**Aim of the exercise**
What you return should be the full listing, copied exactly and stripped of its pictures.
-- Input follows --
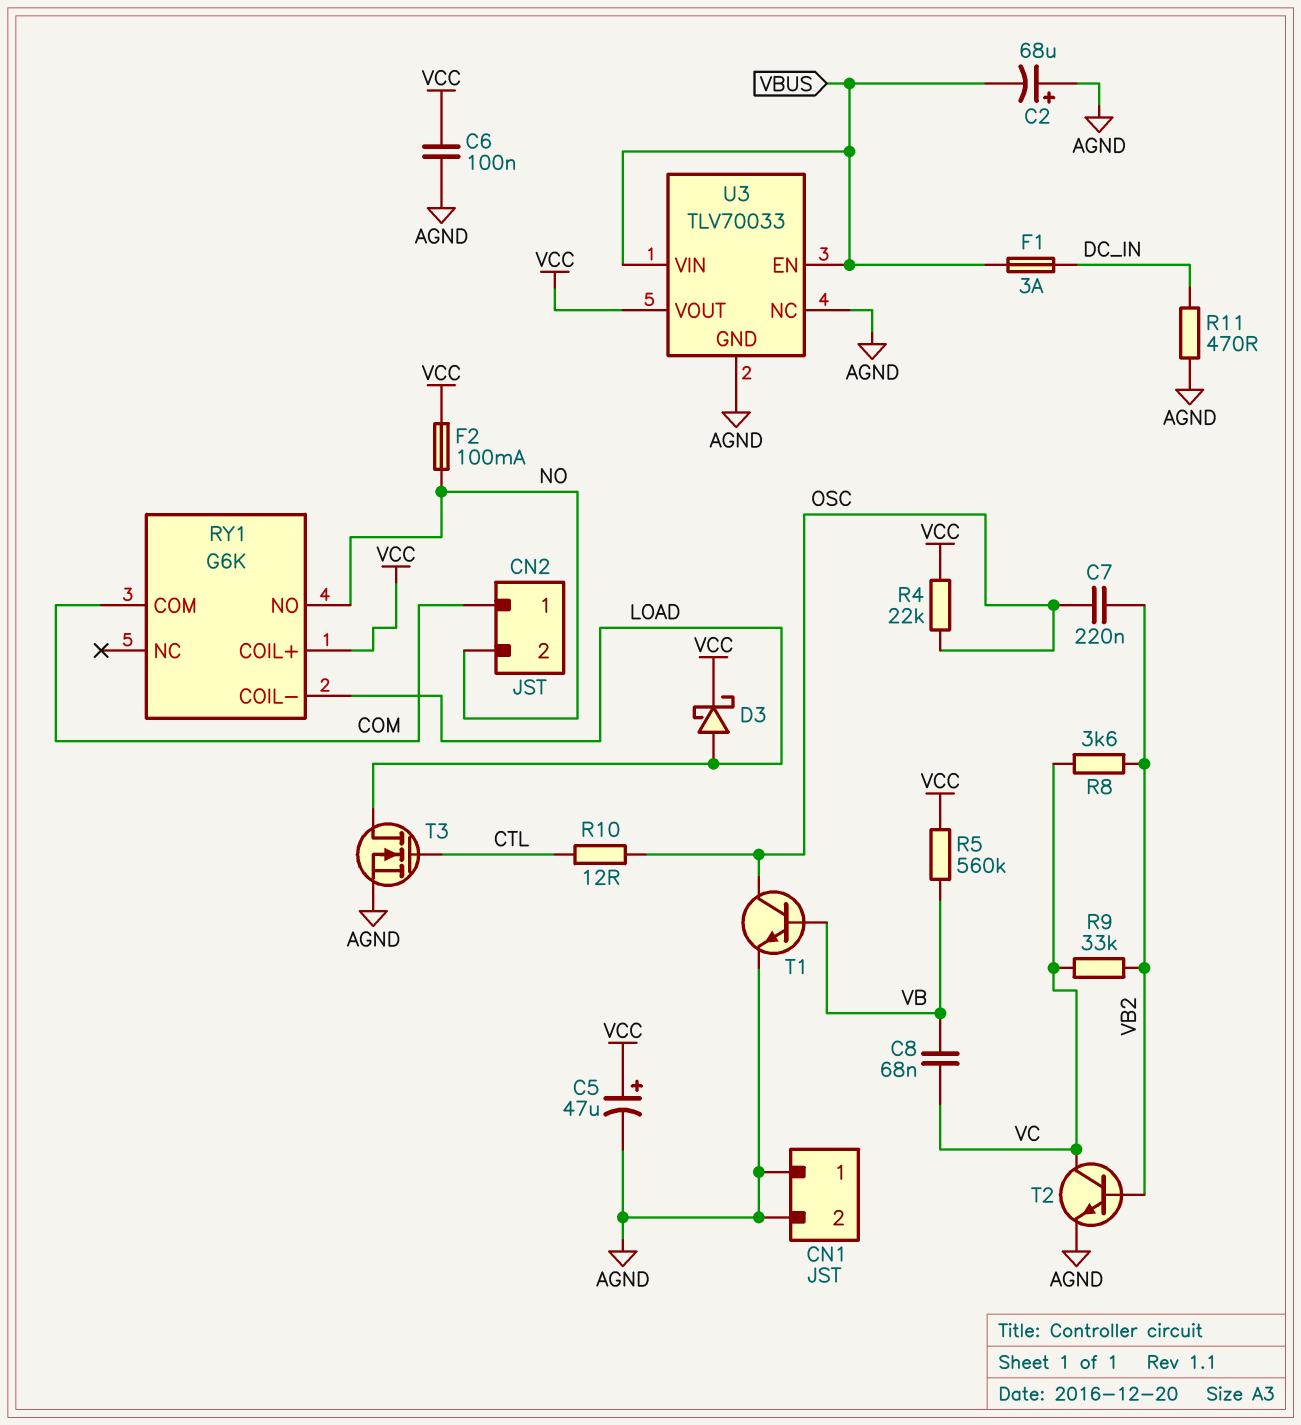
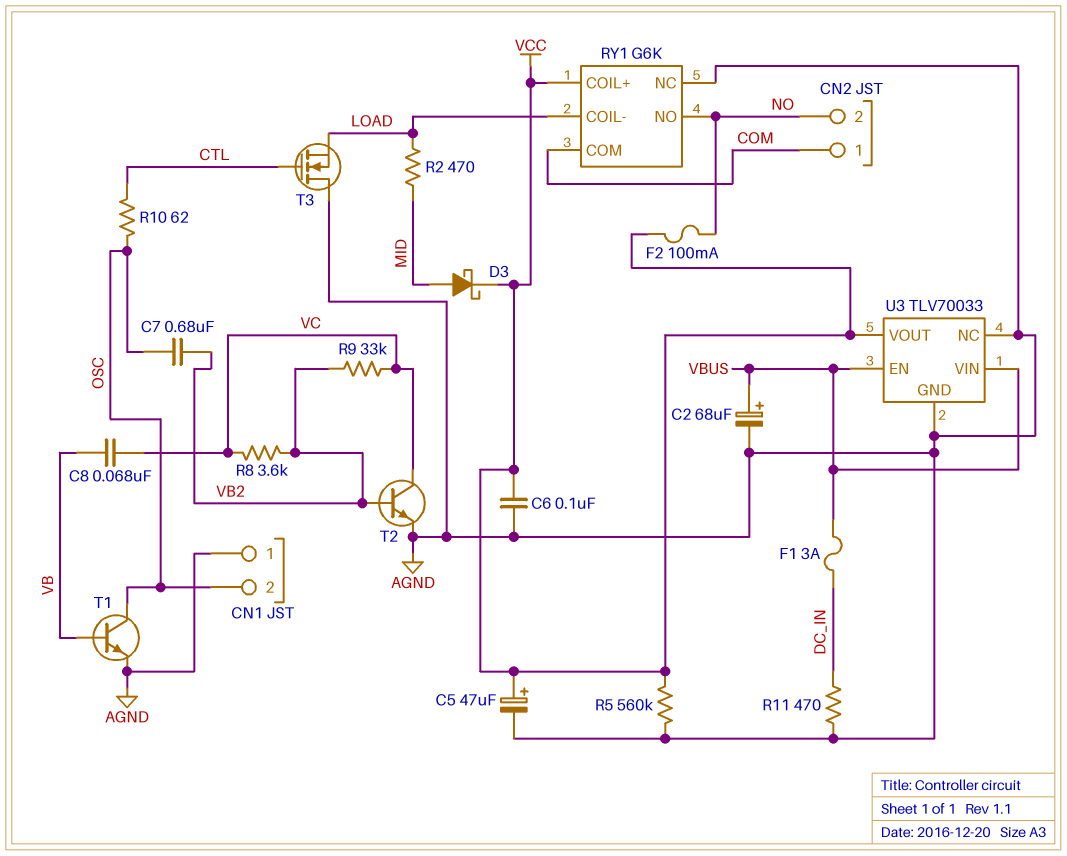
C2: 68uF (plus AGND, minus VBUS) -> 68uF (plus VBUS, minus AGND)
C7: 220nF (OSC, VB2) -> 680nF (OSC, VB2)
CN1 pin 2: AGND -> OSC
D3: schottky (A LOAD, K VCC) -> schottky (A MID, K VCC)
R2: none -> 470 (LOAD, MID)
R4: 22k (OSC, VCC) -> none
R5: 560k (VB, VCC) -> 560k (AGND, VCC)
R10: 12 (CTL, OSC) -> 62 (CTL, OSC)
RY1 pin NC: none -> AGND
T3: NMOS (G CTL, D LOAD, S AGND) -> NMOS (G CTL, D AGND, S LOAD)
-- Input concluded --
**Response area**
C2: 68uF (plus AGND, minus VBUS) -> 68uF (plus VBUS, minus AGND)
C7: 220nF (OSC, VB2) -> 680nF (OSC, VB2)
CN1 pin 2: AGND -> OSC
D3: schottky (A LOAD, K VCC) -> schottky (A MID, K VCC)
R2: none -> 470 (LOAD, MID)
R4: 22k (OSC, VCC) -> none
R5: 560k (VB, VCC) -> 560k (AGND, VCC)
R10: 12 (CTL, OSC) -> 62 (CTL, OSC)
RY1 pin NC: none -> AGND
T3: NMOS (G CTL, D LOAD, S AGND) -> NMOS (G CTL, D AGND, S LOAD)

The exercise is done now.